* Task directions *
Every record below needs to be printed again exactly.

* Raw data *
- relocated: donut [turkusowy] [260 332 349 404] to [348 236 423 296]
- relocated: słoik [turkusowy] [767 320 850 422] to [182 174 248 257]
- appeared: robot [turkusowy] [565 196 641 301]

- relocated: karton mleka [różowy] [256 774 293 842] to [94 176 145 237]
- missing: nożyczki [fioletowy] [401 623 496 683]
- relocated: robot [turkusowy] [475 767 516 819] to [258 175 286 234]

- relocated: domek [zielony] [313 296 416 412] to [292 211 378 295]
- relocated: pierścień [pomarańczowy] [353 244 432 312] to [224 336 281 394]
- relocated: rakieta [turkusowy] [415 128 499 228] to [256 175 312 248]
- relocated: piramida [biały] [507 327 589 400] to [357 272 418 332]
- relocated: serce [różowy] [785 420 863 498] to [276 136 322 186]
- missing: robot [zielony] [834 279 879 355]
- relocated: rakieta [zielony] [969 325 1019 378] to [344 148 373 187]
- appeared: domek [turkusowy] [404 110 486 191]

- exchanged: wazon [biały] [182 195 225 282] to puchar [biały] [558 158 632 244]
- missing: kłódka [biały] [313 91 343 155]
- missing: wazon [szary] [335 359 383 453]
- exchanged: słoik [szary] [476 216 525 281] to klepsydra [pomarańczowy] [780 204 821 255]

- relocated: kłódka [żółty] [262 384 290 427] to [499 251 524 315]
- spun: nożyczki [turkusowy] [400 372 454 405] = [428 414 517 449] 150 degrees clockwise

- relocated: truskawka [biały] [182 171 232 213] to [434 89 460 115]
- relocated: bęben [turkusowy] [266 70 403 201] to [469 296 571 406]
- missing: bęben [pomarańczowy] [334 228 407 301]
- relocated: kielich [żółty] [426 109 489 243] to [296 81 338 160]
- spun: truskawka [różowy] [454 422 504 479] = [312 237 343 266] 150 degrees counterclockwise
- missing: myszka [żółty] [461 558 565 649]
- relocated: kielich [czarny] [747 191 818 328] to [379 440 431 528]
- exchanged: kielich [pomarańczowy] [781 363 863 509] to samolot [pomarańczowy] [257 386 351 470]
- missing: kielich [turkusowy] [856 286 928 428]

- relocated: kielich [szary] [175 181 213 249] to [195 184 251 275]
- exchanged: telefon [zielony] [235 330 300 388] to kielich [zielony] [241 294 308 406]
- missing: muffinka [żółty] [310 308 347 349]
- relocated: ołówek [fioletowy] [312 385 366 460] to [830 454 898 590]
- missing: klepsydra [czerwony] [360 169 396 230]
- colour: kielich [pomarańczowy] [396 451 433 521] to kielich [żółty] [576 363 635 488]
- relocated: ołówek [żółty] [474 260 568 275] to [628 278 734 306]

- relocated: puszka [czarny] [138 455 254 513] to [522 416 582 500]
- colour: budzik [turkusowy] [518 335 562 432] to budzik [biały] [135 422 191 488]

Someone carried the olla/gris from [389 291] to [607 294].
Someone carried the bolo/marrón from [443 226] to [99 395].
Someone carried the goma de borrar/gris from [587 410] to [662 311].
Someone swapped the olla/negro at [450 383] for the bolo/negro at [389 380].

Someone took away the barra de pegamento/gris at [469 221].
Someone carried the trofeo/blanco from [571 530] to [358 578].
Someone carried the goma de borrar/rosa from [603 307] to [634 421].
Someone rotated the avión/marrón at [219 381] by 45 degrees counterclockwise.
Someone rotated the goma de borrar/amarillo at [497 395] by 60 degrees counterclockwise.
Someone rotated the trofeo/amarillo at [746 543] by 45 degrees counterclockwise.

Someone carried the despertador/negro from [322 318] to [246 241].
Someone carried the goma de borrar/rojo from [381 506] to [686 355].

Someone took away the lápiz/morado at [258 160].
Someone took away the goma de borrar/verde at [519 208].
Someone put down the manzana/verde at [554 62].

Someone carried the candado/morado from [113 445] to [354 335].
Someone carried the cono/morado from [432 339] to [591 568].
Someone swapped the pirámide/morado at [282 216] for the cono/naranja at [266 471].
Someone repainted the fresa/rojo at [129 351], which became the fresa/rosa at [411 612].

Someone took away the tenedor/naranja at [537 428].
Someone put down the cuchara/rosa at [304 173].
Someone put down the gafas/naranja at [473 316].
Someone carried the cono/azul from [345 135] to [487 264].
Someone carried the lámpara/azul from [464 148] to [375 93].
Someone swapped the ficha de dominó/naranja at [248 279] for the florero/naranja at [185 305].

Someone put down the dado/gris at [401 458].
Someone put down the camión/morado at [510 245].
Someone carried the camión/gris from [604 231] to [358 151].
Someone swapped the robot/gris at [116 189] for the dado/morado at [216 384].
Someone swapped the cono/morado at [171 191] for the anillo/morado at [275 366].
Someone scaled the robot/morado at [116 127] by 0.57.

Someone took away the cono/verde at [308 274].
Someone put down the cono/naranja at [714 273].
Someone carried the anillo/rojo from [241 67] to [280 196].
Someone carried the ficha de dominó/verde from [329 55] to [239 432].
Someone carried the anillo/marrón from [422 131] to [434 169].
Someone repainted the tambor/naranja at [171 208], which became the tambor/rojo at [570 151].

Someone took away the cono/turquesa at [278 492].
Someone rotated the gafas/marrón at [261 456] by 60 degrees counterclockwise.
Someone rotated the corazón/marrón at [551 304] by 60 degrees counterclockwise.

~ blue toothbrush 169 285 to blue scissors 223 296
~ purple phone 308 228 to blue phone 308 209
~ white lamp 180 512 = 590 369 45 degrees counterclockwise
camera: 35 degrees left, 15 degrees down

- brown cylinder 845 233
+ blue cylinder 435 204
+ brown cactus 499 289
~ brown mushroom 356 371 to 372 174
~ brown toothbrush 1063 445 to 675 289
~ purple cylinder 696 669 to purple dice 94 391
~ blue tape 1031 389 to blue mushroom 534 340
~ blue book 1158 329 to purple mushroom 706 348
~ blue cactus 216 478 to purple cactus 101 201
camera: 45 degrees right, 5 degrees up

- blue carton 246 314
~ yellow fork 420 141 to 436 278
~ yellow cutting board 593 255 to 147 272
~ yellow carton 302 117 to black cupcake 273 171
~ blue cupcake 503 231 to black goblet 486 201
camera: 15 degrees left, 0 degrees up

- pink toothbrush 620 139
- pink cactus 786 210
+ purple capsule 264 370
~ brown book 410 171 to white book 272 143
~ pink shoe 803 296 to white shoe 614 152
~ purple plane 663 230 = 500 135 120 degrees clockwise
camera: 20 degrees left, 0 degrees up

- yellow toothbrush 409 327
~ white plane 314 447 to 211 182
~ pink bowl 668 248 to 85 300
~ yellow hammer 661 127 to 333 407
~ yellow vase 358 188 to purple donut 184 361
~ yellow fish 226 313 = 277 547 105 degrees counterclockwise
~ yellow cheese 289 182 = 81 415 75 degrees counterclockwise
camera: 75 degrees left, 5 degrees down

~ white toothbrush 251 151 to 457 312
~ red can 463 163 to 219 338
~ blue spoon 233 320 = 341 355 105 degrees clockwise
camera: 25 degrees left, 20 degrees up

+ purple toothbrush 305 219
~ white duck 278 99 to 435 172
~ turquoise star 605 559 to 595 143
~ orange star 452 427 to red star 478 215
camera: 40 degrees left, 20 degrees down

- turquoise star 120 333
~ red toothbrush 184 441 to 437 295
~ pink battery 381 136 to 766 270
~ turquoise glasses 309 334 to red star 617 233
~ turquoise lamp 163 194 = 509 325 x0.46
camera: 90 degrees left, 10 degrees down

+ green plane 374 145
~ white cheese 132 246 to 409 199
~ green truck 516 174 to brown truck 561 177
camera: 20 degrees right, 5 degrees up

* Answer section *
- relocated: donut [turkusowy] [260 332 349 404] to [348 236 423 296]
- relocated: słoik [turkusowy] [767 320 850 422] to [182 174 248 257]
- appeared: robot [turkusowy] [565 196 641 301]

- relocated: karton mleka [różowy] [256 774 293 842] to [94 176 145 237]
- missing: nożyczki [fioletowy] [401 623 496 683]
- relocated: robot [turkusowy] [475 767 516 819] to [258 175 286 234]

- relocated: domek [zielony] [313 296 416 412] to [292 211 378 295]
- relocated: pierścień [pomarańczowy] [353 244 432 312] to [224 336 281 394]
- relocated: rakieta [turkusowy] [415 128 499 228] to [256 175 312 248]
- relocated: piramida [biały] [507 327 589 400] to [357 272 418 332]
- relocated: serce [różowy] [785 420 863 498] to [276 136 322 186]
- missing: robot [zielony] [834 279 879 355]
- relocated: rakieta [zielony] [969 325 1019 378] to [344 148 373 187]
- appeared: domek [turkusowy] [404 110 486 191]

- exchanged: wazon [biały] [182 195 225 282] to puchar [biały] [558 158 632 244]
- missing: kłódka [biały] [313 91 343 155]
- missing: wazon [szary] [335 359 383 453]
- exchanged: słoik [szary] [476 216 525 281] to klepsydra [pomarańczowy] [780 204 821 255]

- relocated: kłódka [żółty] [262 384 290 427] to [499 251 524 315]
- spun: nożyczki [turkusowy] [400 372 454 405] = [428 414 517 449] 150 degrees clockwise

- relocated: truskawka [biały] [182 171 232 213] to [434 89 460 115]
- relocated: bęben [turkusowy] [266 70 403 201] to [469 296 571 406]
- missing: bęben [pomarańczowy] [334 228 407 301]
- relocated: kielich [żółty] [426 109 489 243] to [296 81 338 160]
- spun: truskawka [różowy] [454 422 504 479] = [312 237 343 266] 150 degrees counterclockwise
- missing: myszka [żółty] [461 558 565 649]
- relocated: kielich [czarny] [747 191 818 328] to [379 440 431 528]
- exchanged: kielich [pomarańczowy] [781 363 863 509] to samolot [pomarańczowy] [257 386 351 470]
- missing: kielich [turkusowy] [856 286 928 428]

- relocated: kielich [szary] [175 181 213 249] to [195 184 251 275]
- exchanged: telefon [zielony] [235 330 300 388] to kielich [zielony] [241 294 308 406]
- missing: muffinka [żółty] [310 308 347 349]
- relocated: ołówek [fioletowy] [312 385 366 460] to [830 454 898 590]
- missing: klepsydra [czerwony] [360 169 396 230]
- colour: kielich [pomarańczowy] [396 451 433 521] to kielich [żółty] [576 363 635 488]
- relocated: ołówek [żółty] [474 260 568 275] to [628 278 734 306]

- relocated: puszka [czarny] [138 455 254 513] to [522 416 582 500]
- colour: budzik [turkusowy] [518 335 562 432] to budzik [biały] [135 422 191 488]

Someone carried the olla/gris from [389 291] to [607 294].
Someone carried the bolo/marrón from [443 226] to [99 395].
Someone carried the goma de borrar/gris from [587 410] to [662 311].
Someone swapped the olla/negro at [450 383] for the bolo/negro at [389 380].

Someone took away the barra de pegamento/gris at [469 221].
Someone carried the trofeo/blanco from [571 530] to [358 578].
Someone carried the goma de borrar/rosa from [603 307] to [634 421].
Someone rotated the avión/marrón at [219 381] by 45 degrees counterclockwise.
Someone rotated the goma de borrar/amarillo at [497 395] by 60 degrees counterclockwise.
Someone rotated the trofeo/amarillo at [746 543] by 45 degrees counterclockwise.

Someone carried the despertador/negro from [322 318] to [246 241].
Someone carried the goma de borrar/rojo from [381 506] to [686 355].

Someone took away the lápiz/morado at [258 160].
Someone took away the goma de borrar/verde at [519 208].
Someone put down the manzana/verde at [554 62].

Someone carried the candado/morado from [113 445] to [354 335].
Someone carried the cono/morado from [432 339] to [591 568].
Someone swapped the pirámide/morado at [282 216] for the cono/naranja at [266 471].
Someone repainted the fresa/rojo at [129 351], which became the fresa/rosa at [411 612].

Someone took away the tenedor/naranja at [537 428].
Someone put down the cuchara/rosa at [304 173].
Someone put down the gafas/naranja at [473 316].
Someone carried the cono/azul from [345 135] to [487 264].
Someone carried the lámpara/azul from [464 148] to [375 93].
Someone swapped the ficha de dominó/naranja at [248 279] for the florero/naranja at [185 305].

Someone put down the dado/gris at [401 458].
Someone put down the camión/morado at [510 245].
Someone carried the camión/gris from [604 231] to [358 151].
Someone swapped the robot/gris at [116 189] for the dado/morado at [216 384].
Someone swapped the cono/morado at [171 191] for the anillo/morado at [275 366].
Someone scaled the robot/morado at [116 127] by 0.57.

Someone took away the cono/verde at [308 274].
Someone put down the cono/naranja at [714 273].
Someone carried the anillo/rojo from [241 67] to [280 196].
Someone carried the ficha de dominó/verde from [329 55] to [239 432].
Someone carried the anillo/marrón from [422 131] to [434 169].
Someone repainted the tambor/naranja at [171 208], which became the tambor/rojo at [570 151].

Someone took away the cono/turquesa at [278 492].
Someone rotated the gafas/marrón at [261 456] by 60 degrees counterclockwise.
Someone rotated the corazón/marrón at [551 304] by 60 degrees counterclockwise.

~ blue toothbrush 169 285 to blue scissors 223 296
~ purple phone 308 228 to blue phone 308 209
~ white lamp 180 512 = 590 369 45 degrees counterclockwise
camera: 35 degrees left, 15 degrees down

- brown cylinder 845 233
+ blue cylinder 435 204
+ brown cactus 499 289
~ brown mushroom 356 371 to 372 174
~ brown toothbrush 1063 445 to 675 289
~ purple cylinder 696 669 to purple dice 94 391
~ blue tape 1031 389 to blue mushroom 534 340
~ blue book 1158 329 to purple mushroom 706 348
~ blue cactus 216 478 to purple cactus 101 201
camera: 45 degrees right, 5 degrees up

- blue carton 246 314
~ yellow fork 420 141 to 436 278
~ yellow cutting board 593 255 to 147 272
~ yellow carton 302 117 to black cupcake 273 171
~ blue cupcake 503 231 to black goblet 486 201
camera: 15 degrees left, 0 degrees up

- pink toothbrush 620 139
- pink cactus 786 210
+ purple capsule 264 370
~ brown book 410 171 to white book 272 143
~ pink shoe 803 296 to white shoe 614 152
~ purple plane 663 230 = 500 135 120 degrees clockwise
camera: 20 degrees left, 0 degrees up

- yellow toothbrush 409 327
~ white plane 314 447 to 211 182
~ pink bowl 668 248 to 85 300
~ yellow hammer 661 127 to 333 407
~ yellow vase 358 188 to purple donut 184 361
~ yellow fish 226 313 = 277 547 105 degrees counterclockwise
~ yellow cheese 289 182 = 81 415 75 degrees counterclockwise
camera: 75 degrees left, 5 degrees down

~ white toothbrush 251 151 to 457 312
~ red can 463 163 to 219 338
~ blue spoon 233 320 = 341 355 105 degrees clockwise
camera: 25 degrees left, 20 degrees up

+ purple toothbrush 305 219
~ white duck 278 99 to 435 172
~ turquoise star 605 559 to 595 143
~ orange star 452 427 to red star 478 215
camera: 40 degrees left, 20 degrees down

- turquoise star 120 333
~ red toothbrush 184 441 to 437 295
~ pink battery 381 136 to 766 270
~ turquoise glasses 309 334 to red star 617 233
~ turquoise lamp 163 194 = 509 325 x0.46
camera: 90 degrees left, 10 degrees down

+ green plane 374 145
~ white cheese 132 246 to 409 199
~ green truck 516 174 to brown truck 561 177
camera: 20 degrees right, 5 degrees up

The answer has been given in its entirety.